▶ **TASK OBJECTIVE**
Leave out the pictures and transcribe every entry below exactly.

Records from a data collection
•••••
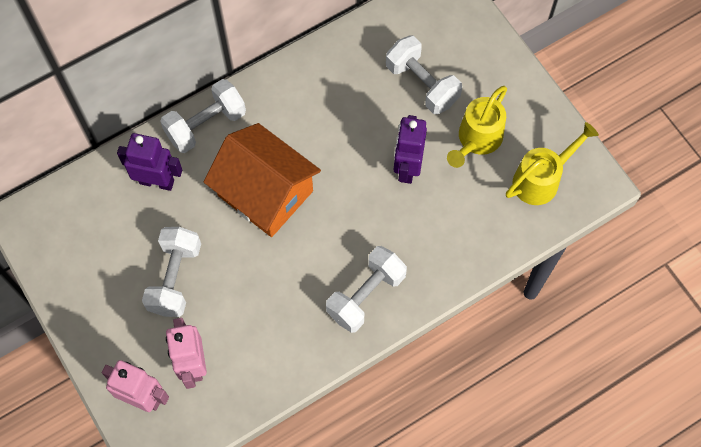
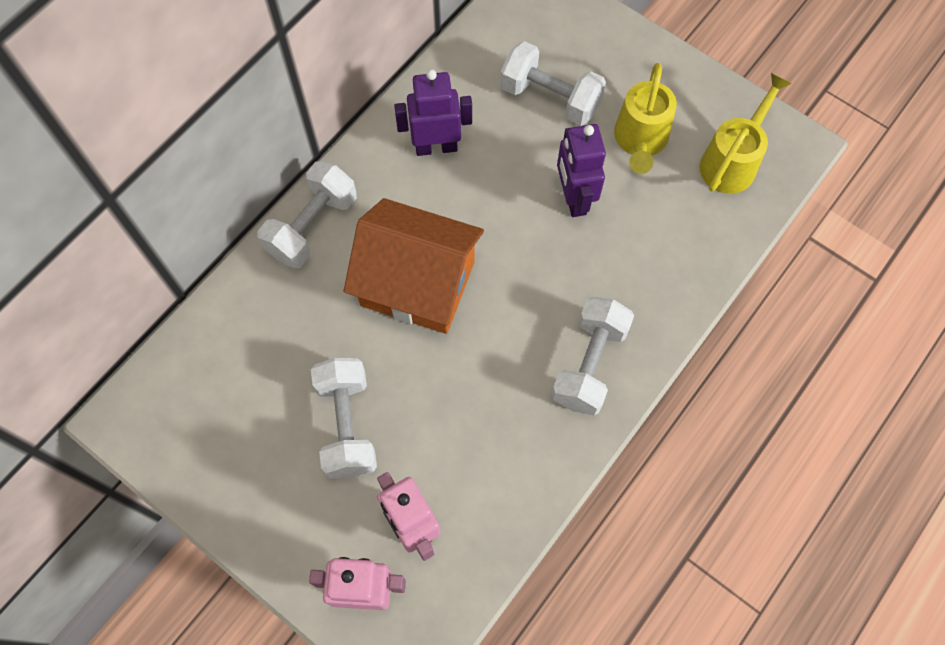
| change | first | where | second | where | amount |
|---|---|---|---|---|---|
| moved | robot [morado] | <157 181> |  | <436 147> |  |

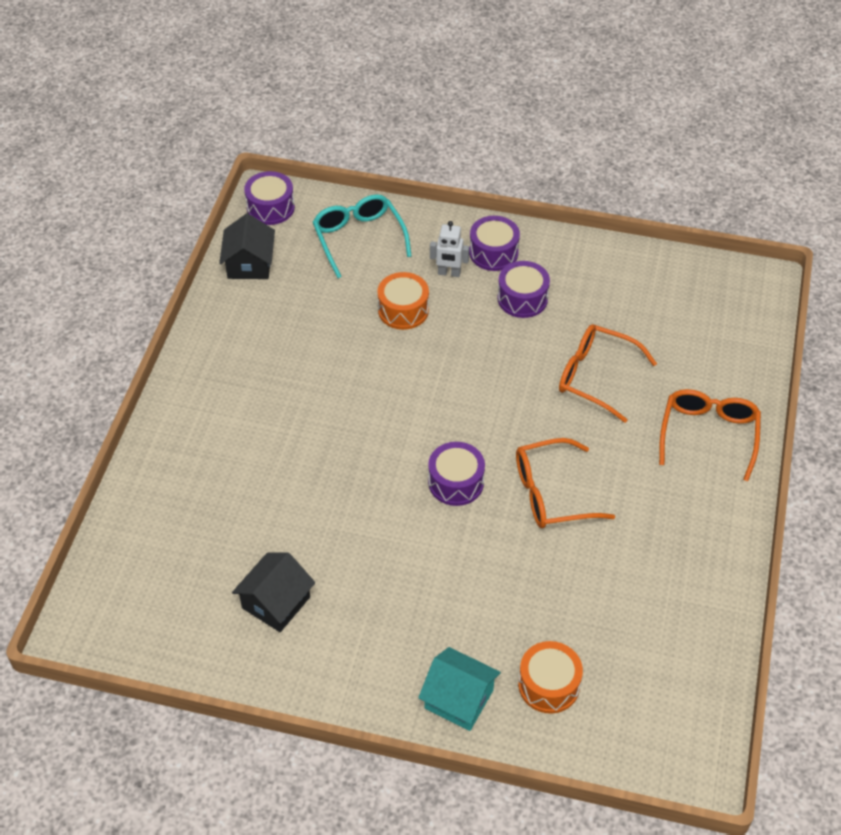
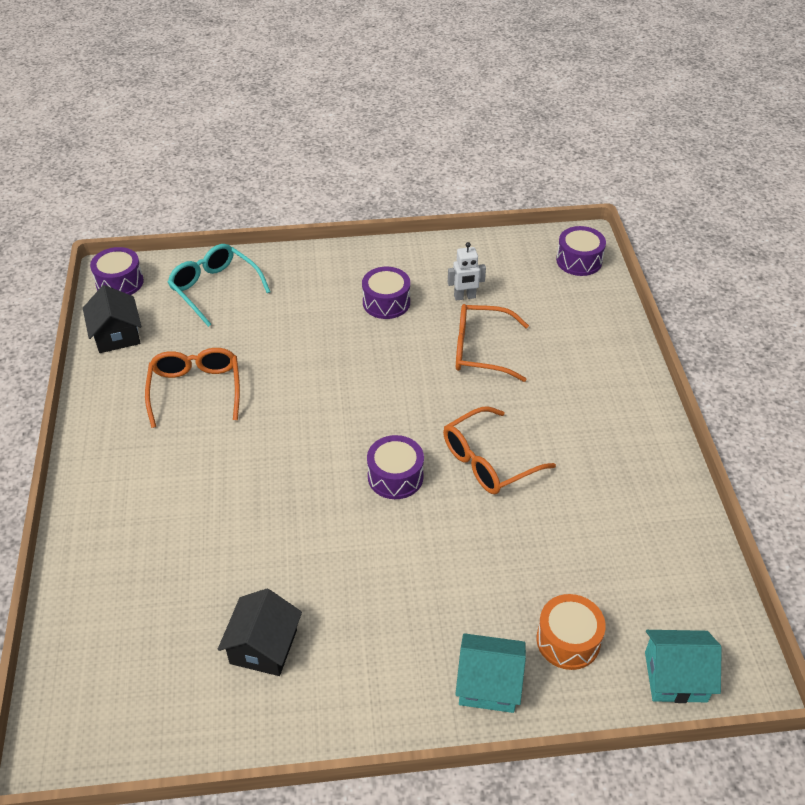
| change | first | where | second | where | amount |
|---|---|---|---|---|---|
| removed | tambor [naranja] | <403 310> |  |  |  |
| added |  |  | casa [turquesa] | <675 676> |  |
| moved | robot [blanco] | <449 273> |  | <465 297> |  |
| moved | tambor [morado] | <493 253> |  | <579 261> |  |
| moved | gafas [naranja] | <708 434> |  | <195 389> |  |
•••••
▶ **SOLUTION FOR THIS PROBLEM**
| change | first | where | second | where | amount |
|---|---|---|---|---|---|
| moved | robot [morado] | <157 181> |  | <436 147> |  |

| change | first | where | second | where | amount |
|---|---|---|---|---|---|
| removed | tambor [naranja] | <403 310> |  |  |  |
| added |  |  | casa [turquesa] | <675 676> |  |
| moved | robot [blanco] | <449 273> |  | <465 297> |  |
| moved | tambor [morado] | <493 253> |  | <579 261> |  |
| moved | gafas [naranja] | <708 434> |  | <195 389> |  |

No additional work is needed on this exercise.